* **Directions**
Transcribe only the lines of the listing below from the one holding "black cupcake: 4 -> 3" through the one holding "orange egg: 6 -> 7", inclusive, without any change.

* **Data records**
>>>

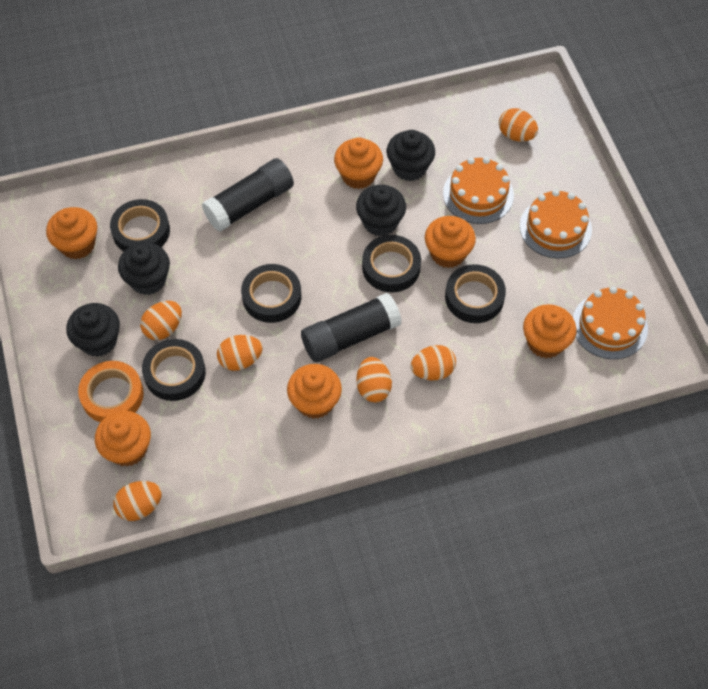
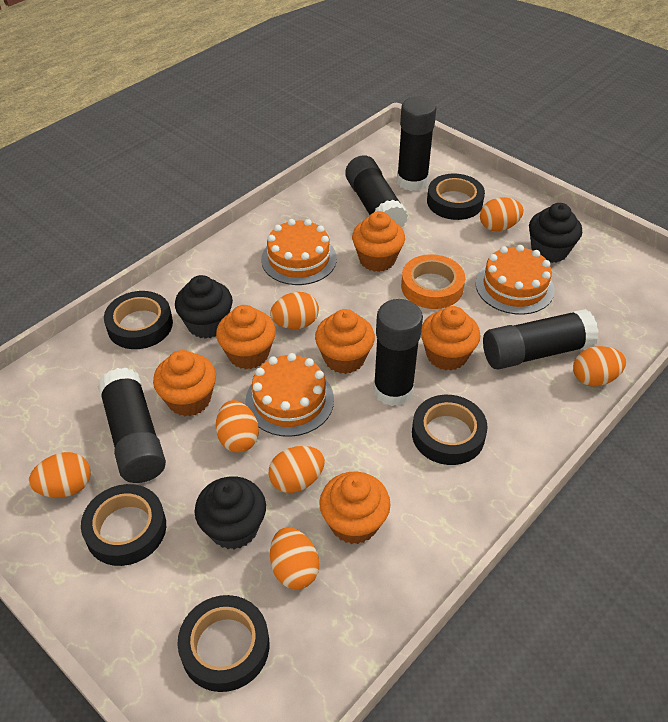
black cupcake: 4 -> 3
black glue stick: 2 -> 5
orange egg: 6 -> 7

<<<
>>>

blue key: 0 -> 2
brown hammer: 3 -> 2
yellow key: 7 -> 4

<<<

* **Solution for this exercise**
black cupcake: 4 -> 3
black glue stick: 2 -> 5
orange egg: 6 -> 7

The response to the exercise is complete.